** Extracted data follows **
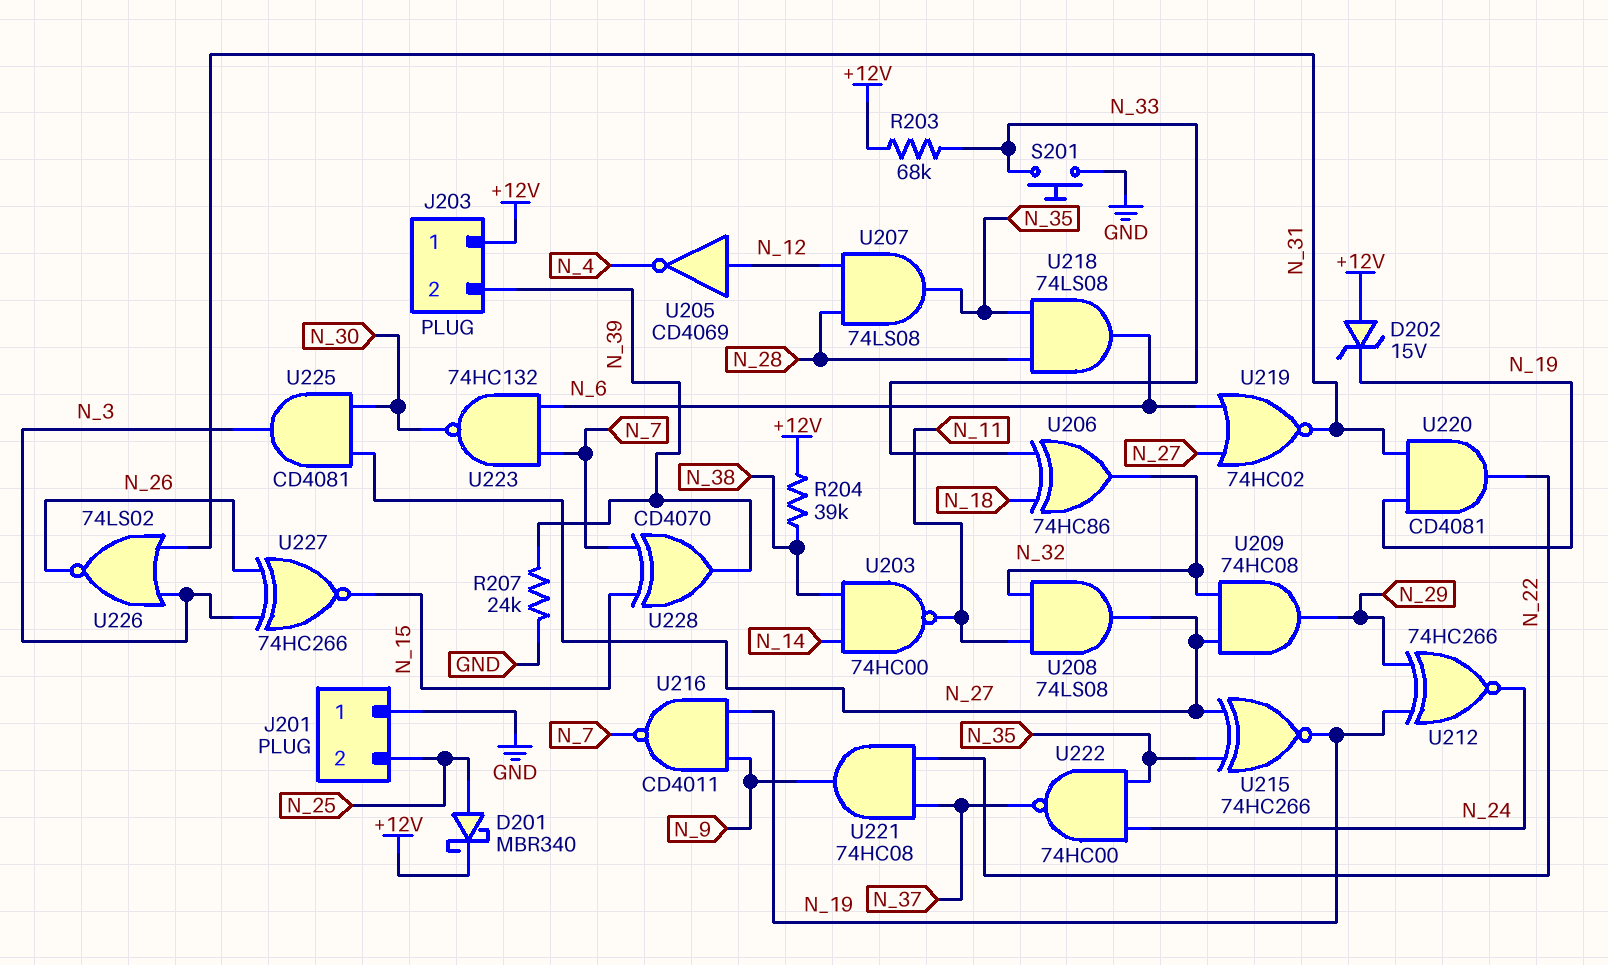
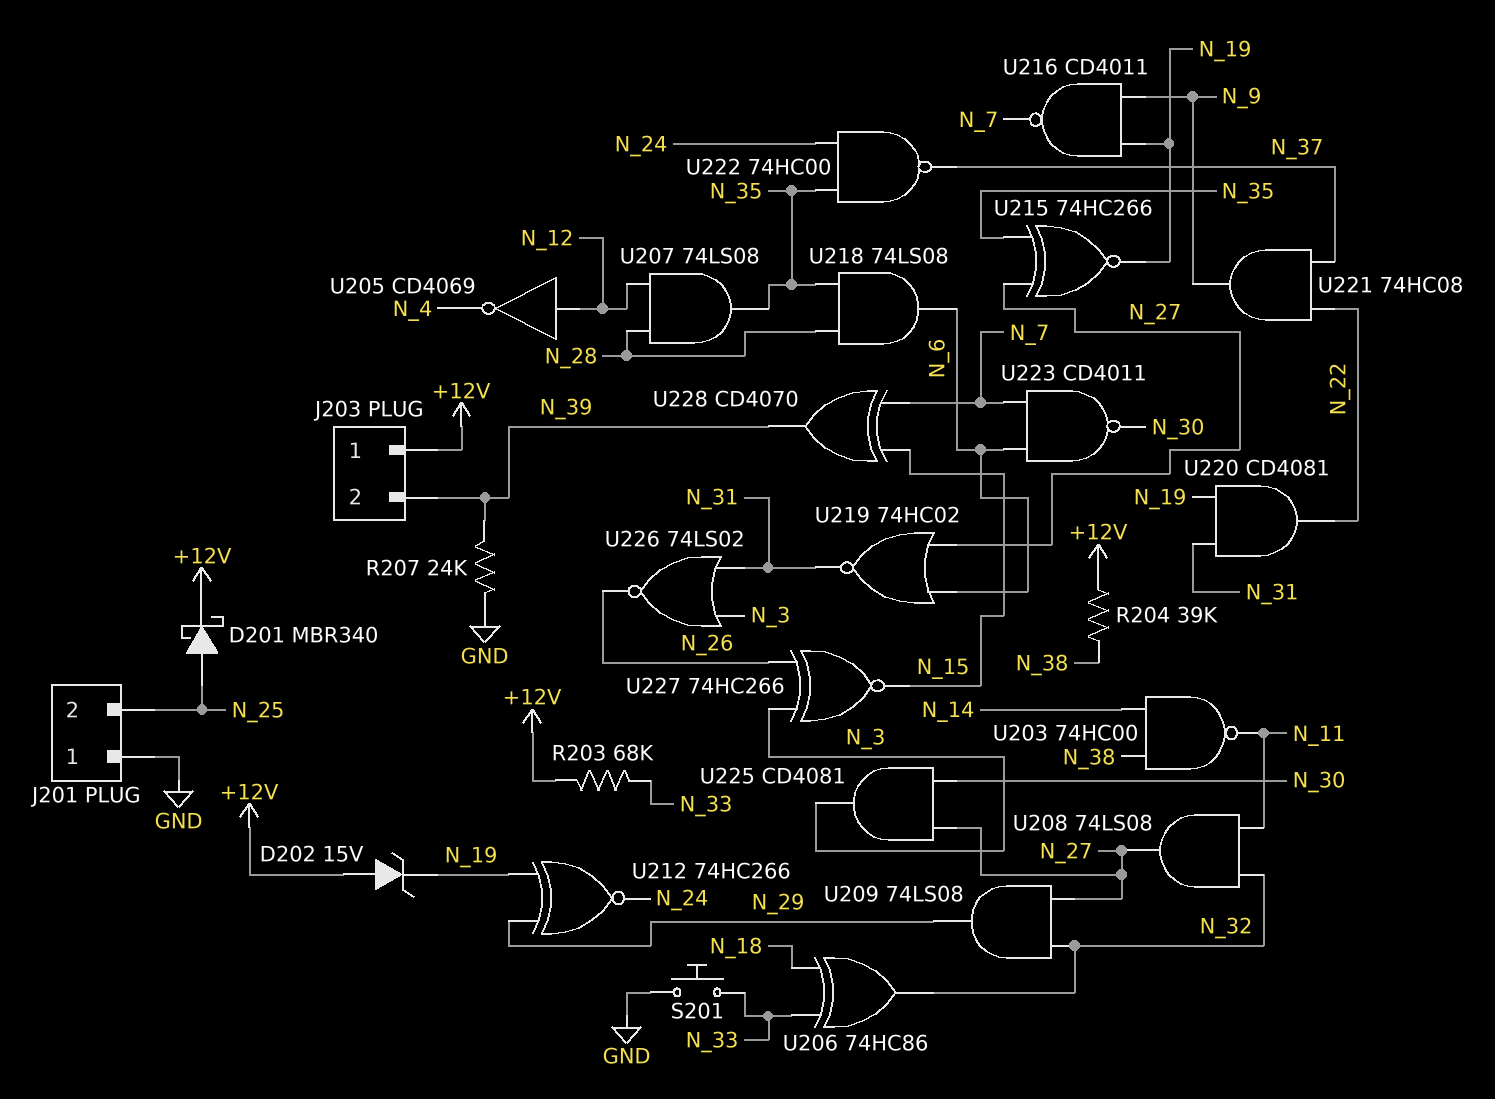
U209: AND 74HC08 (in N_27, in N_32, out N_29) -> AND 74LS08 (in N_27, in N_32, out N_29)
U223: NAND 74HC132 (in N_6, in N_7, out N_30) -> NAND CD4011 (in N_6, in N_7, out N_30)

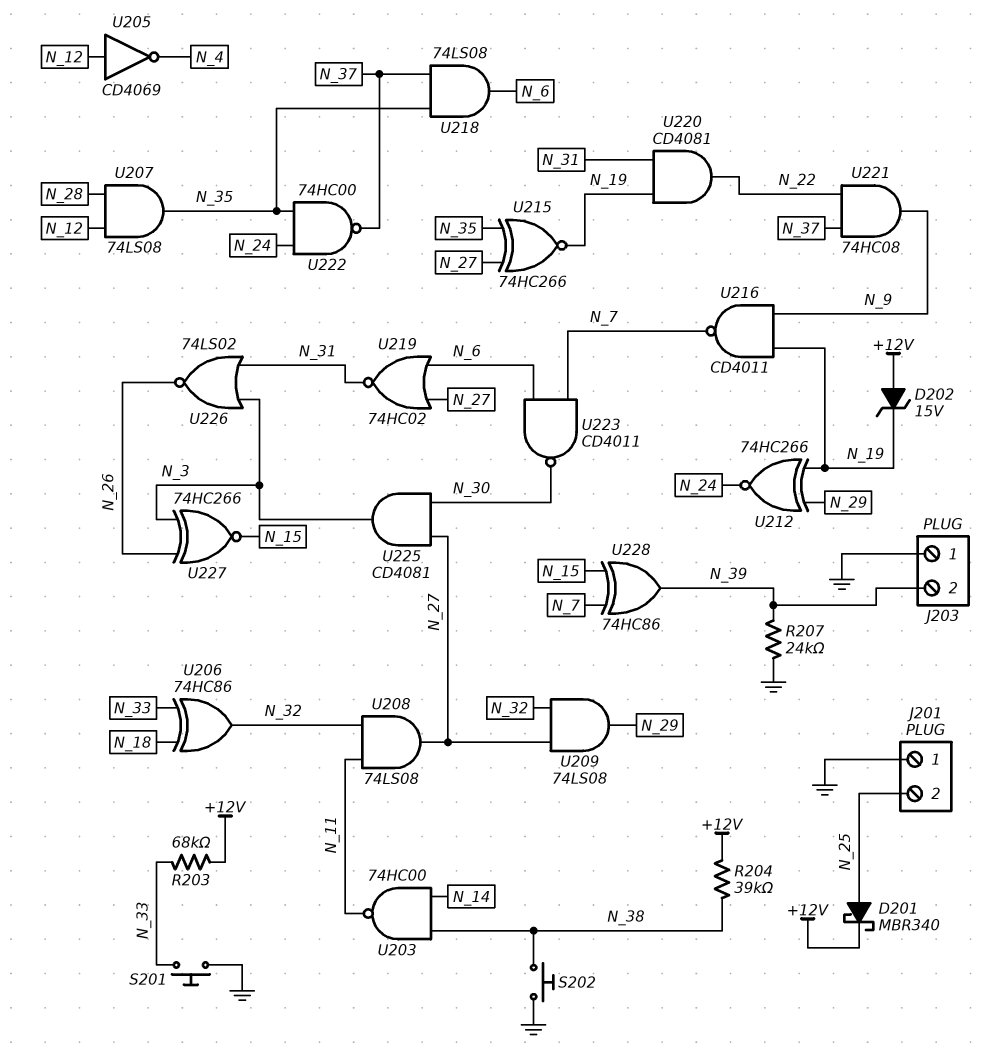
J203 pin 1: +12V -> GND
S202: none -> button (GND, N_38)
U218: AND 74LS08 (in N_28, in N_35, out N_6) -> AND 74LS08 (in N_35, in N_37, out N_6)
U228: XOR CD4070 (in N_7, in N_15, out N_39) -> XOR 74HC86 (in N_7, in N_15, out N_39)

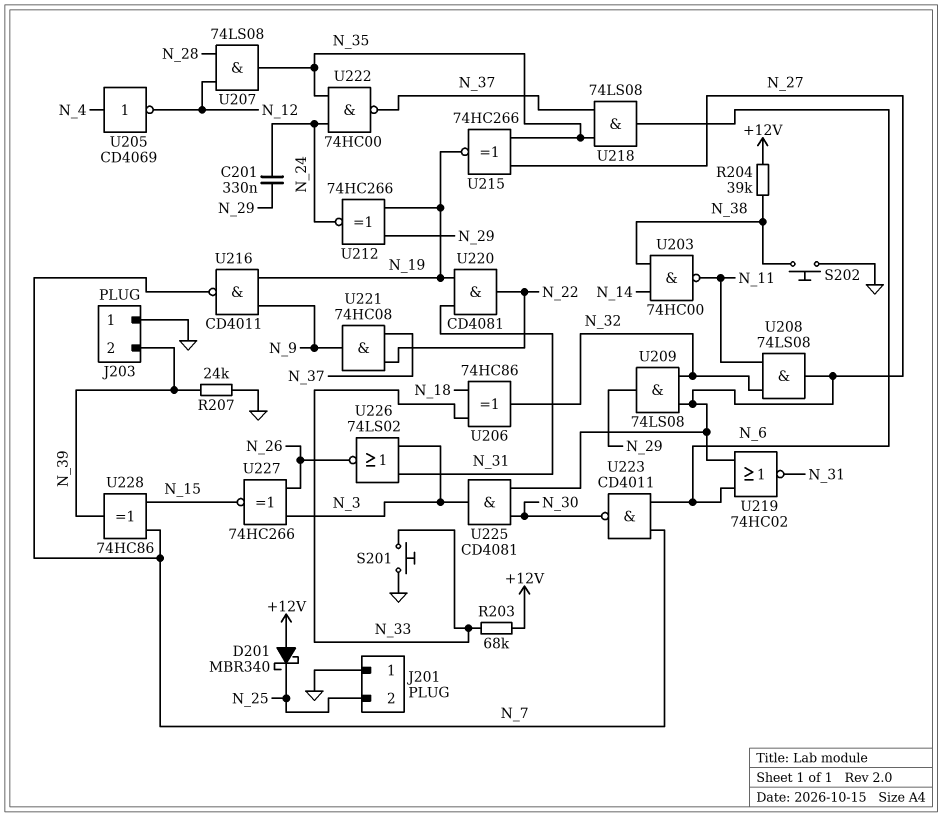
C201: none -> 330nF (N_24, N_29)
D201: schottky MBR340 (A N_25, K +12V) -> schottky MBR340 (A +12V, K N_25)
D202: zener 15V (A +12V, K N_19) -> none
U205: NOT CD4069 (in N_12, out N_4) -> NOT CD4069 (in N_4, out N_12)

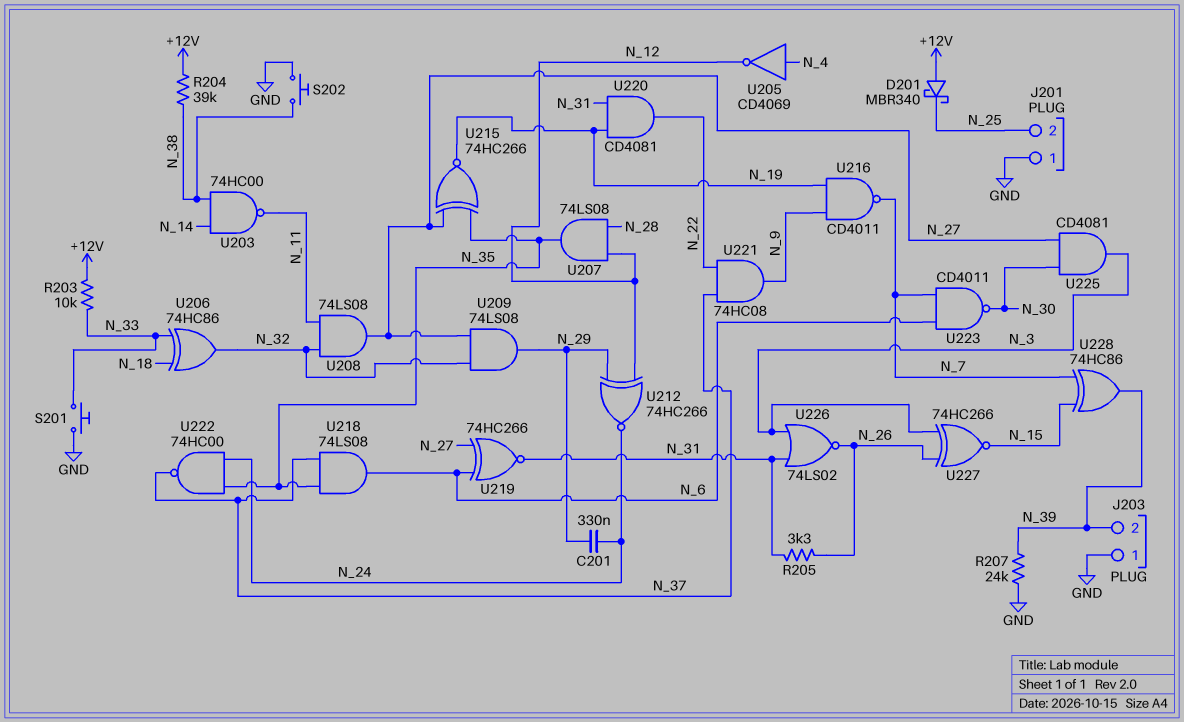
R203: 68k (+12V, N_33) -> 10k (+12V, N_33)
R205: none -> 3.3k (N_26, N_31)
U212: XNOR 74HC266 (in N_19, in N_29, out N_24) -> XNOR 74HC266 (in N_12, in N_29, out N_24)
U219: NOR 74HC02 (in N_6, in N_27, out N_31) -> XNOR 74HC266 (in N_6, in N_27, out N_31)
** End of Extracted data **
Exercise:
Output all of the data exactly as it stands, minus any images.

Result of the task:
U209: AND 74HC08 (in N_27, in N_32, out N_29) -> AND 74LS08 (in N_27, in N_32, out N_29)
U223: NAND 74HC132 (in N_6, in N_7, out N_30) -> NAND CD4011 (in N_6, in N_7, out N_30)

J203 pin 1: +12V -> GND
S202: none -> button (GND, N_38)
U218: AND 74LS08 (in N_28, in N_35, out N_6) -> AND 74LS08 (in N_35, in N_37, out N_6)
U228: XOR CD4070 (in N_7, in N_15, out N_39) -> XOR 74HC86 (in N_7, in N_15, out N_39)

C201: none -> 330nF (N_24, N_29)
D201: schottky MBR340 (A N_25, K +12V) -> schottky MBR340 (A +12V, K N_25)
D202: zener 15V (A +12V, K N_19) -> none
U205: NOT CD4069 (in N_12, out N_4) -> NOT CD4069 (in N_4, out N_12)

R203: 68k (+12V, N_33) -> 10k (+12V, N_33)
R205: none -> 3.3k (N_26, N_31)
U212: XNOR 74HC266 (in N_19, in N_29, out N_24) -> XNOR 74HC266 (in N_12, in N_29, out N_24)
U219: NOR 74HC02 (in N_6, in N_27, out N_31) -> XNOR 74HC266 (in N_6, in N_27, out N_31)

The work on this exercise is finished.